Reproduce every one of the rows below verbatim, with no changes of any kind.

— start —

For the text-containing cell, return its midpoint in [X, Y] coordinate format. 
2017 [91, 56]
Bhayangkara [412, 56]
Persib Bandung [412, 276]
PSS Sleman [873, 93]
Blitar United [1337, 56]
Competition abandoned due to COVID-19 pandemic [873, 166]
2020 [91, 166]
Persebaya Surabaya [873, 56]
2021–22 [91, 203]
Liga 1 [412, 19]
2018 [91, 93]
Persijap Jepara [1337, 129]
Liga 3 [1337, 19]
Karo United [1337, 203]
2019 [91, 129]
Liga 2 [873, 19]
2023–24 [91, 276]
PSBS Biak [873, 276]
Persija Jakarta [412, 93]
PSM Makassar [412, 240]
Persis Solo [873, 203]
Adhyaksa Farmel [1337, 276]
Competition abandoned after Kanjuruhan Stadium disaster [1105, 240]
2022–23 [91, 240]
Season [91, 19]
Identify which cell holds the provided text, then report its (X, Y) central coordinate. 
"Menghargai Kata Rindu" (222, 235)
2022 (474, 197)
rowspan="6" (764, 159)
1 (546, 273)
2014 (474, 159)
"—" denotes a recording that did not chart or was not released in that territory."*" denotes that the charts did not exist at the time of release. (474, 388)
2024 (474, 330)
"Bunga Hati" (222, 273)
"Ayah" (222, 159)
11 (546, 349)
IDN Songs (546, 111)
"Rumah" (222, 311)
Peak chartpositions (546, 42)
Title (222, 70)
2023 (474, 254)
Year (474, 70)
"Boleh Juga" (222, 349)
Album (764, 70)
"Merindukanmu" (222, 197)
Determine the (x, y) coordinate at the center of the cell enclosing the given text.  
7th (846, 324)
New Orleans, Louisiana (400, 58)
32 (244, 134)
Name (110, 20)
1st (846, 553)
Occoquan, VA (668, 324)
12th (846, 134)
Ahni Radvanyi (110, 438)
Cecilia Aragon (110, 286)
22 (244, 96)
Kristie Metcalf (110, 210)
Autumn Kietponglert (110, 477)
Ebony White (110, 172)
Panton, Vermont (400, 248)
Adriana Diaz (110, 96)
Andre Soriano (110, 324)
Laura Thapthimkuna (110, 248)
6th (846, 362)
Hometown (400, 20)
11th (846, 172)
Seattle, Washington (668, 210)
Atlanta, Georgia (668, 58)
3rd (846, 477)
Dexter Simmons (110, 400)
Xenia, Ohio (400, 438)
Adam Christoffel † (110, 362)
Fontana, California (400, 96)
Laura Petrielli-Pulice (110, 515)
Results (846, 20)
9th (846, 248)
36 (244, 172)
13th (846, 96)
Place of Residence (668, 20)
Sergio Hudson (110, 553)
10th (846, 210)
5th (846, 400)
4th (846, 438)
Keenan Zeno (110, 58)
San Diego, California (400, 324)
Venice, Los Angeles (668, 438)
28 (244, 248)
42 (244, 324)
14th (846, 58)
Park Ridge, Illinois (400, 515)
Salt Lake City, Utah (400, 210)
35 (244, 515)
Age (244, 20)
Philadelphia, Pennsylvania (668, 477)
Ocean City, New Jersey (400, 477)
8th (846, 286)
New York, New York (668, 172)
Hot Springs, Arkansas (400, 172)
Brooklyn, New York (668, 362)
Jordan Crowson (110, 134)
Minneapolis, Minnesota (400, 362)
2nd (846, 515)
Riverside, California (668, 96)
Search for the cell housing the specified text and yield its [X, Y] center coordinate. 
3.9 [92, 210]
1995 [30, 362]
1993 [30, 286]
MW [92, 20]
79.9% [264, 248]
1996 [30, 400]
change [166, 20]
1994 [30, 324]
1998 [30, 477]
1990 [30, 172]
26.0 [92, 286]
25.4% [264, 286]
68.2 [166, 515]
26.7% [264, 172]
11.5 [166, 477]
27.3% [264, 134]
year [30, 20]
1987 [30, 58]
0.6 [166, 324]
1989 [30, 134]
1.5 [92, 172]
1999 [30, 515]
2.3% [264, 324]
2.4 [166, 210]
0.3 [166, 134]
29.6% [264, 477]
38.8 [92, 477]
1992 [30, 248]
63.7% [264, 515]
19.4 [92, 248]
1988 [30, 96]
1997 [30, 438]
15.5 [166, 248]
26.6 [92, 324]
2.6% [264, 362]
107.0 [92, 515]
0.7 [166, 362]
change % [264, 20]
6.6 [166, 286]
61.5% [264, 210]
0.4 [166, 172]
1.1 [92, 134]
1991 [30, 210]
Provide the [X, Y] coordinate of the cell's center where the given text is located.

— end —

§ TASK SOLUTION:
For the text-containing cell, return its midpoint in [X, Y] coordinate format. 
2017 [91, 56]
Bhayangkara [412, 56]
Persib Bandung [412, 276]
PSS Sleman [873, 93]
Blitar United [1337, 56]
Competition abandoned due to COVID-19 pandemic [873, 166]
2020 [91, 166]
Persebaya Surabaya [873, 56]
2021–22 [91, 203]
Liga 1 [412, 19]
2018 [91, 93]
Persijap Jepara [1337, 129]
Liga 3 [1337, 19]
Karo United [1337, 203]
2019 [91, 129]
Liga 2 [873, 19]
2023–24 [91, 276]
PSBS Biak [873, 276]
Persija Jakarta [412, 93]
PSM Makassar [412, 240]
Persis Solo [873, 203]
Adhyaksa Farmel [1337, 276]
Competition abandoned after Kanjuruhan Stadium disaster [1105, 240]
2022–23 [91, 240]
Season [91, 19]
Identify which cell holds the provided text, then report its (X, Y) central coordinate. 
"Menghargai Kata Rindu" (222, 235)
2022 (474, 197)
rowspan="6" (764, 159)
1 (546, 273)
2014 (474, 159)
"—" denotes a recording that did not chart or was not released in that territory."*" denotes that the charts did not exist at the time of release. (474, 388)
2024 (474, 330)
"Bunga Hati" (222, 273)
"Ayah" (222, 159)
11 (546, 349)
IDN Songs (546, 111)
"Rumah" (222, 311)
Peak chartpositions (546, 42)
Title (222, 70)
2023 (474, 254)
Year (474, 70)
"Boleh Juga" (222, 349)
Album (764, 70)
"Merindukanmu" (222, 197)
Determine the (x, y) coordinate at the center of the cell enclosing the given text.  
7th (846, 324)
New Orleans, Louisiana (400, 58)
32 (244, 134)
Name (110, 20)
1st (846, 553)
Occoquan, VA (668, 324)
12th (846, 134)
Ahni Radvanyi (110, 438)
Cecilia Aragon (110, 286)
22 (244, 96)
Kristie Metcalf (110, 210)
Autumn Kietponglert (110, 477)
Ebony White (110, 172)
Panton, Vermont (400, 248)
Adriana Diaz (110, 96)
Andre Soriano (110, 324)
Laura Thapthimkuna (110, 248)
6th (846, 362)
Hometown (400, 20)
11th (846, 172)
Seattle, Washington (668, 210)
Atlanta, Georgia (668, 58)
3rd (846, 477)
Dexter Simmons (110, 400)
Xenia, Ohio (400, 438)
Adam Christoffel † (110, 362)
Fontana, California (400, 96)
Laura Petrielli-Pulice (110, 515)
Results (846, 20)
9th (846, 248)
36 (244, 172)
13th (846, 96)
Place of Residence (668, 20)
Sergio Hudson (110, 553)
10th (846, 210)
5th (846, 400)
4th (846, 438)
Keenan Zeno (110, 58)
San Diego, California (400, 324)
Venice, Los Angeles (668, 438)
28 (244, 248)
42 (244, 324)
14th (846, 58)
Park Ridge, Illinois (400, 515)
Salt Lake City, Utah (400, 210)
35 (244, 515)
Age (244, 20)
Philadelphia, Pennsylvania (668, 477)
Ocean City, New Jersey (400, 477)
8th (846, 286)
New York, New York (668, 172)
Hot Springs, Arkansas (400, 172)
Brooklyn, New York (668, 362)
Jordan Crowson (110, 134)
Minneapolis, Minnesota (400, 362)
2nd (846, 515)
Riverside, California (668, 96)
Search for the cell housing the specified text and yield its [X, Y] center coordinate. 
3.9 [92, 210]
1995 [30, 362]
1993 [30, 286]
MW [92, 20]
79.9% [264, 248]
1996 [30, 400]
change [166, 20]
1994 [30, 324]
1998 [30, 477]
1990 [30, 172]
26.0 [92, 286]
25.4% [264, 286]
68.2 [166, 515]
26.7% [264, 172]
11.5 [166, 477]
27.3% [264, 134]
year [30, 20]
1987 [30, 58]
0.6 [166, 324]
1989 [30, 134]
1.5 [92, 172]
1999 [30, 515]
2.3% [264, 324]
2.4 [166, 210]
0.3 [166, 134]
29.6% [264, 477]
38.8 [92, 477]
1992 [30, 248]
63.7% [264, 515]
19.4 [92, 248]
1988 [30, 96]
1997 [30, 438]
15.5 [166, 248]
26.6 [92, 324]
2.6% [264, 362]
107.0 [92, 515]
0.7 [166, 362]
change % [264, 20]
6.6 [166, 286]
61.5% [264, 210]
0.4 [166, 172]
1.1 [92, 134]
1991 [30, 210]
Provide the [X, Y] coordinate of the cell's center where the given text is located.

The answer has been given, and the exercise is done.